• [WHAT TO WORK ON] Return, without pictures, the lines from the start of the data through the one that contains "(414, 169) = (717, 348): brown cube -> none".

• [INPUT MATERIAL]
>>>>

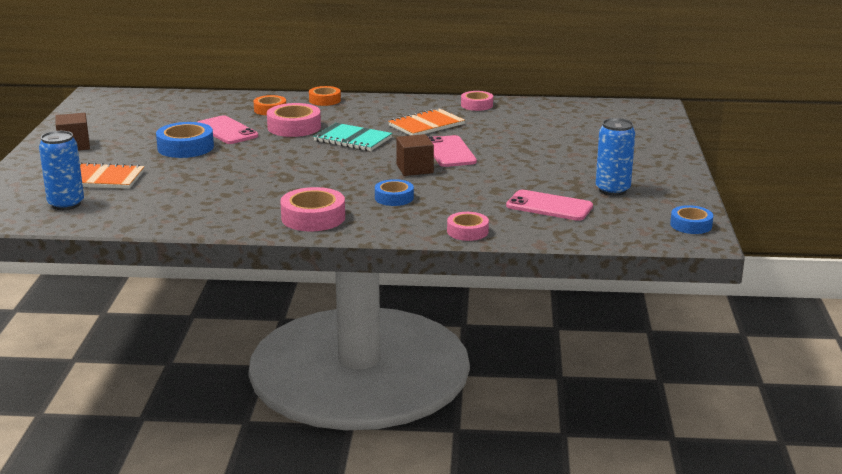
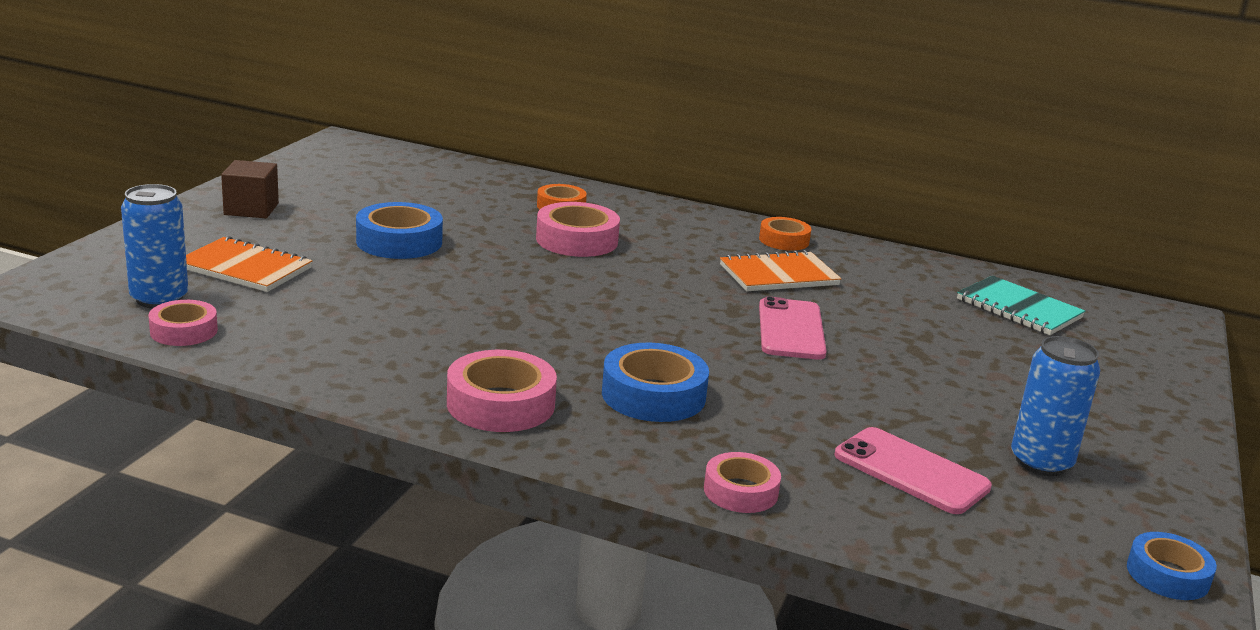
camera: 15 degrees right, 0 degrees up
(227, 131) = (476, 227): pink phone -> none
(325, 100) = (649, 206): orange tape -> orange tape (784, 240)
(353, 139) = (651, 277): turquoise notebook -> turquoise notebook (1019, 309)
(394, 198) = (653, 395): blue tape -> blue tape, size x1.58
(414, 169) = (717, 348): brown cube -> none
(476, 105) = (875, 257): pink tape -> pink tape (184, 331)

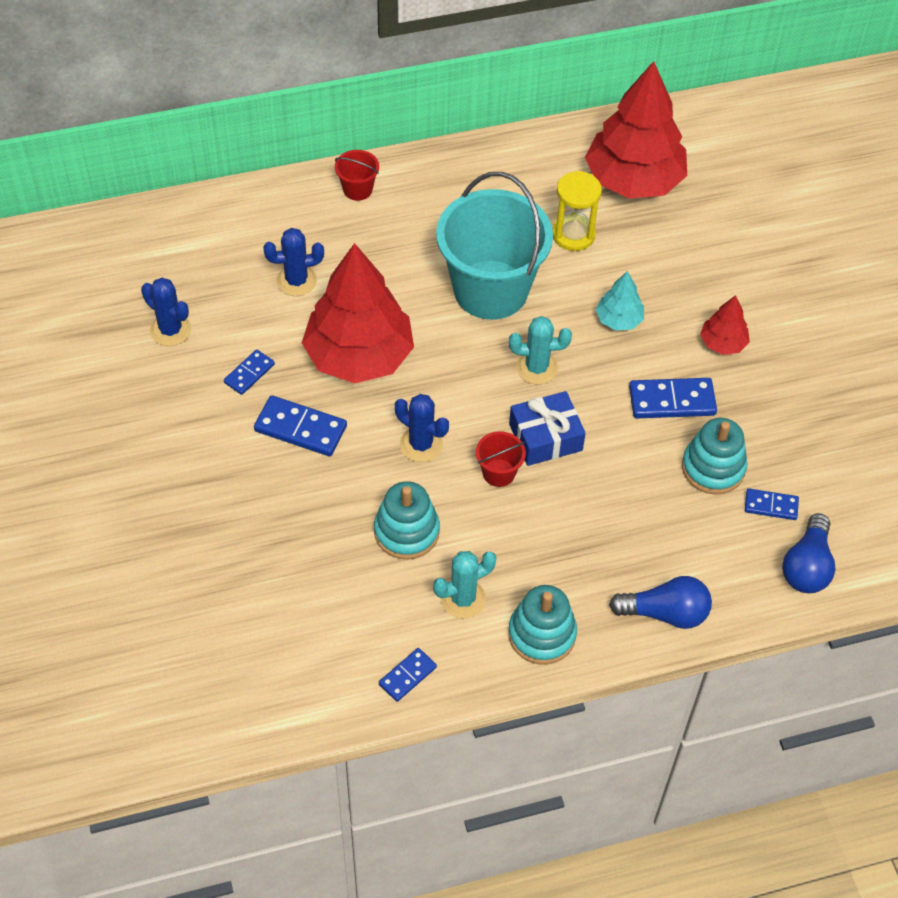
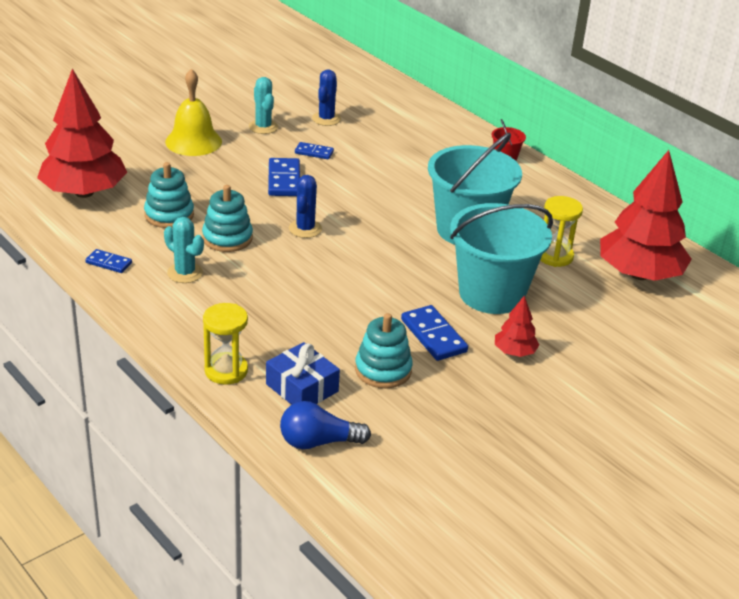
camera: 65 degrees right, 20 degrees down
(153, 498) = (193, 141): none -> yellow bell
(296, 281) = (404, 153): blue cactus -> none
(359, 356) = (361, 189): red tree -> red tree (84, 192)
(498, 473) = (304, 266): red bucket -> none
(536, 368) = (412, 264): turquoise cactus -> turquoise cactus (263, 127)
(542, 634) = (173, 314): turquoise stacking toy -> turquoise stacking toy (169, 215)
(545, 437) = (351, 281): blue gift -> blue gift (302, 388)
(618, 319) = (491, 294): turquoise tree -> turquoise bucket
(665, 613) = (226, 371): blue light bulb -> yellow hourglass
(771, 505) = (367, 409): blue domino -> none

<<<<

• [SOLUTION TO THE EXERCISE]
camera: 15 degrees right, 0 degrees up
(227, 131) = (476, 227): pink phone -> none
(325, 100) = (649, 206): orange tape -> orange tape (784, 240)
(353, 139) = (651, 277): turquoise notebook -> turquoise notebook (1019, 309)
(394, 198) = (653, 395): blue tape -> blue tape, size x1.58
(414, 169) = (717, 348): brown cube -> none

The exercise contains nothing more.